Records drawn from a dataset:
↓
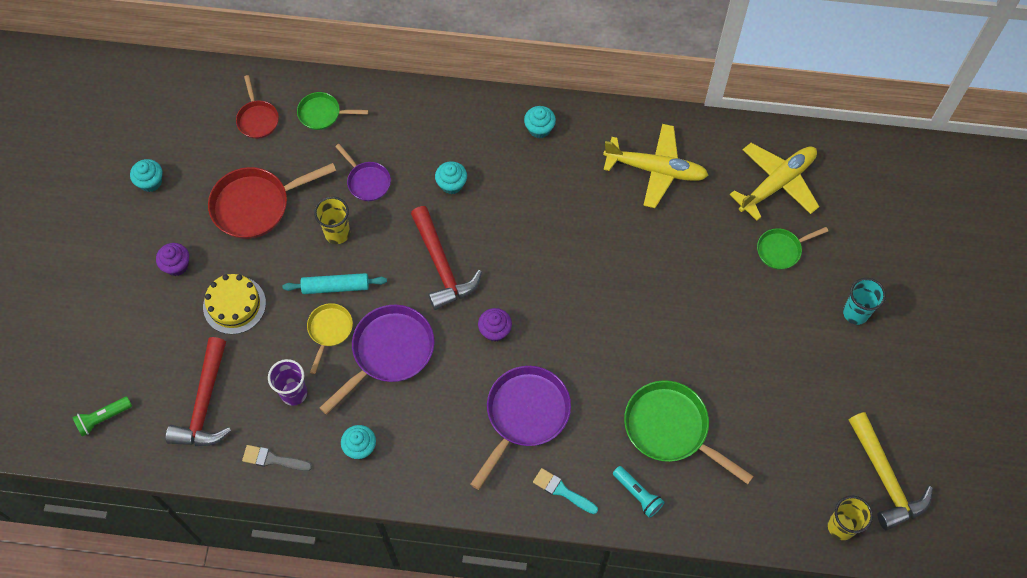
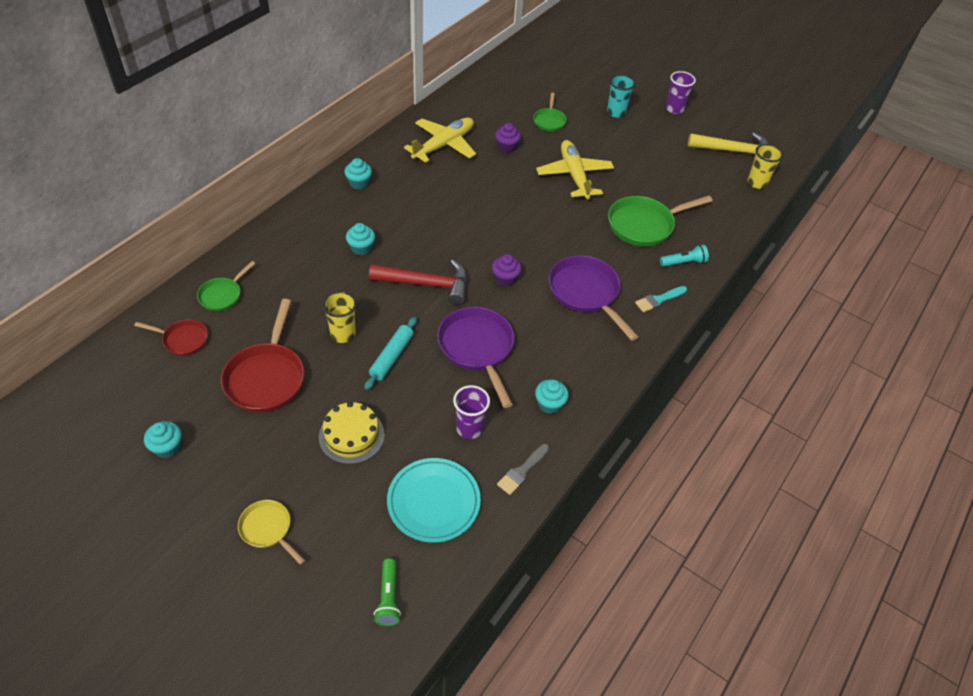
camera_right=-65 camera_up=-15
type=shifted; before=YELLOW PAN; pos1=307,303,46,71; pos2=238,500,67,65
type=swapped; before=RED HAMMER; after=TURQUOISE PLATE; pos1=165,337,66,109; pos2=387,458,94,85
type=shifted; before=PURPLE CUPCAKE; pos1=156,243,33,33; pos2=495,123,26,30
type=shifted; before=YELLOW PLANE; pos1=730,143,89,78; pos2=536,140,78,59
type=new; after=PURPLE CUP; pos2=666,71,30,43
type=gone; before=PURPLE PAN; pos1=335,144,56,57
↑
Activity:
Copy out every line of the data where the word "YELLOW" occurs.

Exercise result:
type=shifted; before=YELLOW PAN; pos1=307,303,46,71; pos2=238,500,67,65
type=shifted; before=YELLOW PLANE; pos1=730,143,89,78; pos2=536,140,78,59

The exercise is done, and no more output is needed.